» Work request: Among the records below, find the line that has "none -> souris/vert [516 262]"; from there, give the lines again exactly, and stop after the line that has "pomme/vert [467 103]".

------------------------------------------------------------

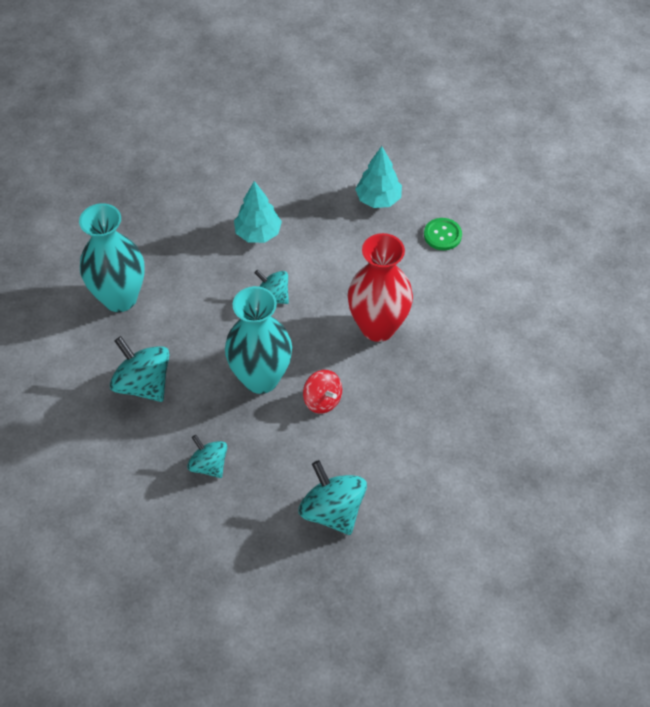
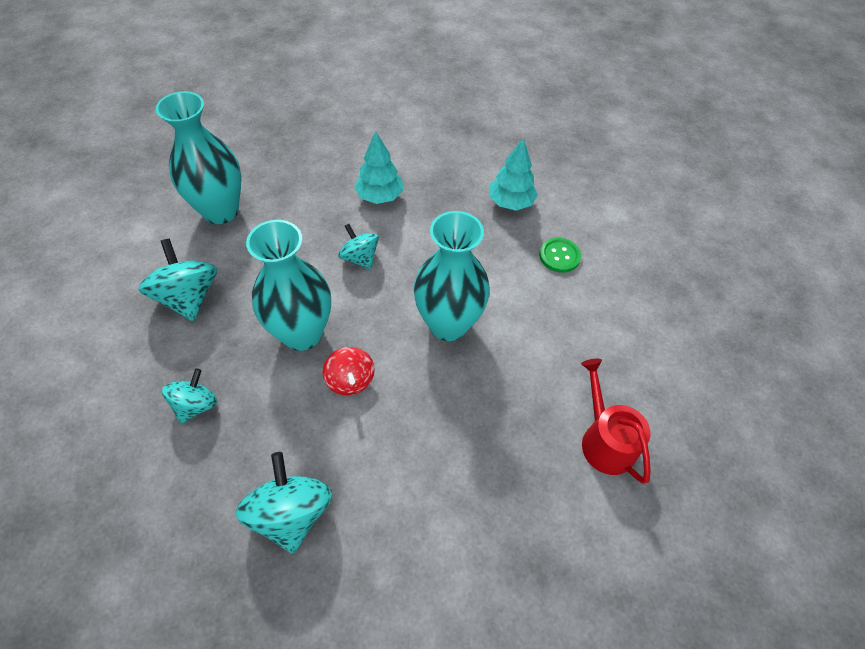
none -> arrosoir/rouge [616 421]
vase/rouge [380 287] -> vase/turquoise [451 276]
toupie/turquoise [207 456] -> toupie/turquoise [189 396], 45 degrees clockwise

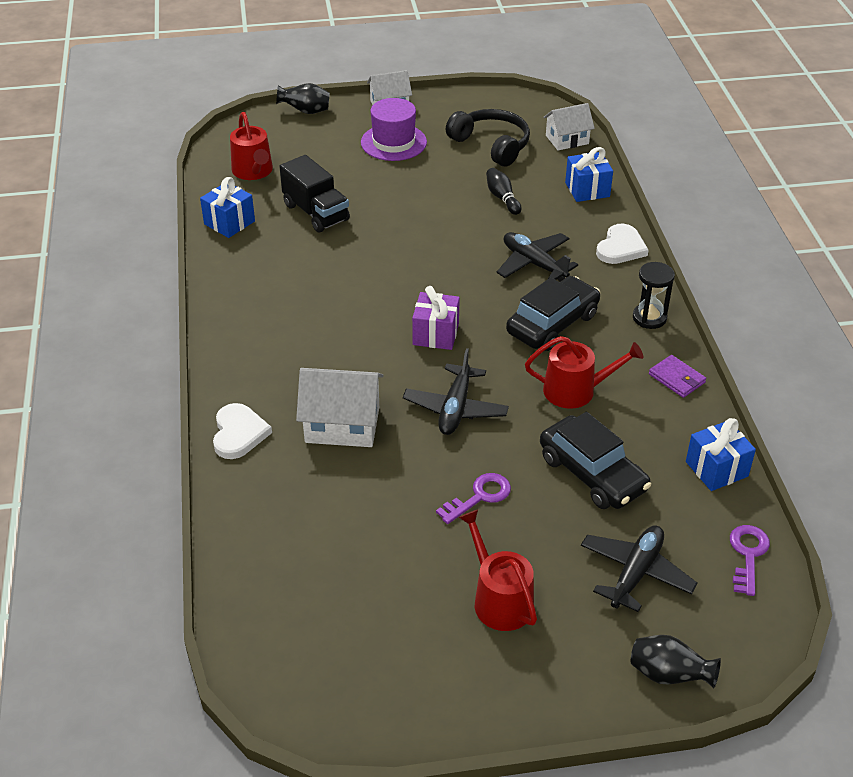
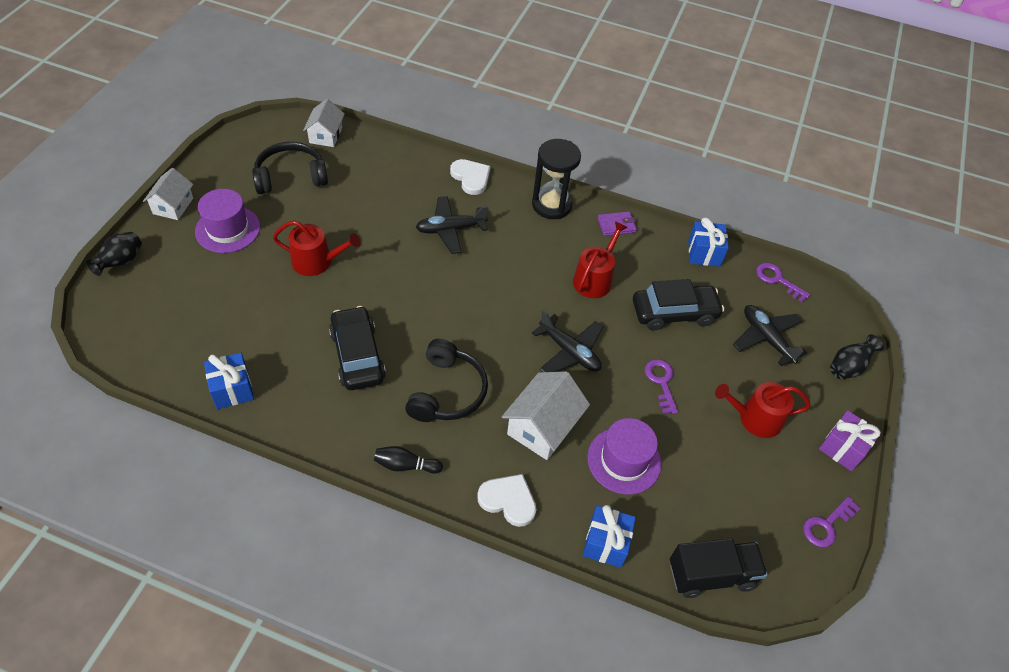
none -> casque audio/noir [446 380]
none -> chapeau/violet [624 456]
none -> clé/violet [831 521]
arrosoir/rouge [251 146] -> arrosoir/rouge [317 248], moved
camion/noir [314 193] -> camion/noir [719 568], moved
cadeau/violet [436 318] -> cadeau/violet [850 440], moved
quille/noir [504 191] -> quille/noir [408 460], moved
voiture/noir [553 313] -> voiture/noir [357 348], moved
cadeau/bleu [589 174] -> cadeau/bleu [609 536], moved
sablier/noir [654 295] -> sablier/noir [556 179], x1.55

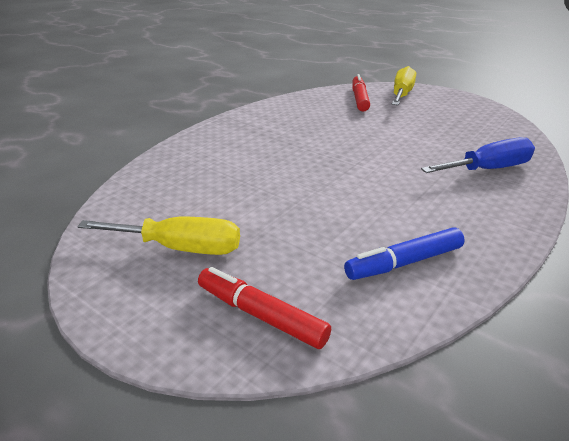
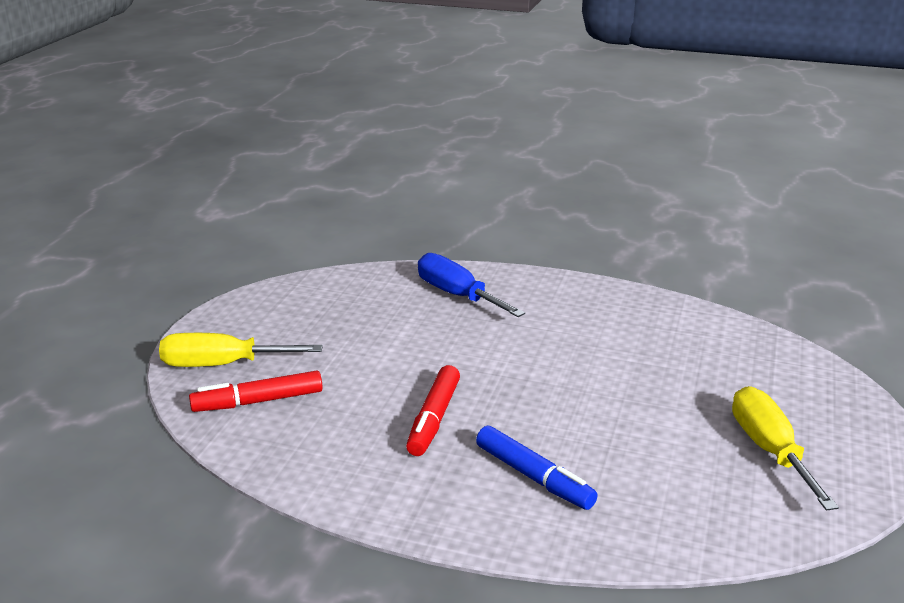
feutre/rouge [264 308] -> feutre/rouge [433 410], moved
feutre/bleu [404 253] -> feutre/bleu [537 468], moved

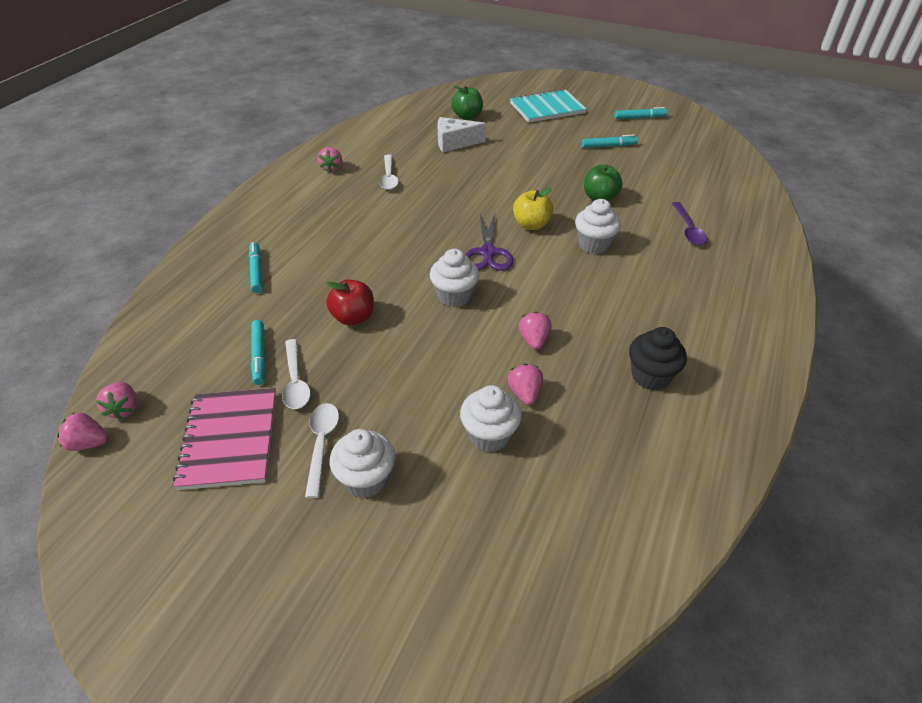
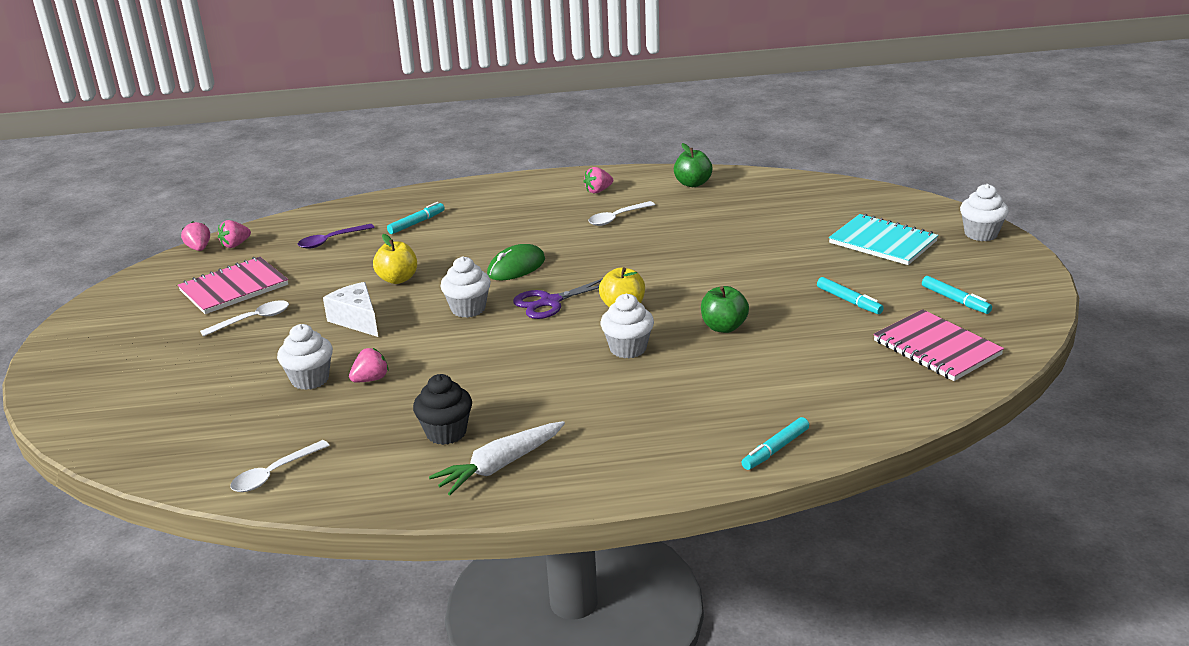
fraise/rose [535 331] -> none
none -> carotte/blanc [497 458]
none -> souris/vert [516 262]
none -> carnet/rose [938 345]
feutre/turquoise [258 352] -> feutre/turquoise [775 443], moved
cuillère/blanc [296 374] -> cuillère/blanc [280 466], moved
muffin/blanc [362 463] -> muffin/blanc [984 212], moved
fromage/blanc [462 134] -> fromage/blanc [350 309], moved
pomme/vert [467 103] -> pomme/vert [693 165], moved
cuillère/violet [690 223] -> cuillère/violet [336 236], moved
pomme/rouge [350 302] -> pomme/jaune [395 259]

------------------------------------------------------------

» Your solution:
none -> souris/vert [516 262]
none -> carnet/rose [938 345]
feutre/turquoise [258 352] -> feutre/turquoise [775 443], moved
cuillère/blanc [296 374] -> cuillère/blanc [280 466], moved
muffin/blanc [362 463] -> muffin/blanc [984 212], moved
fromage/blanc [462 134] -> fromage/blanc [350 309], moved
pomme/vert [467 103] -> pomme/vert [693 165], moved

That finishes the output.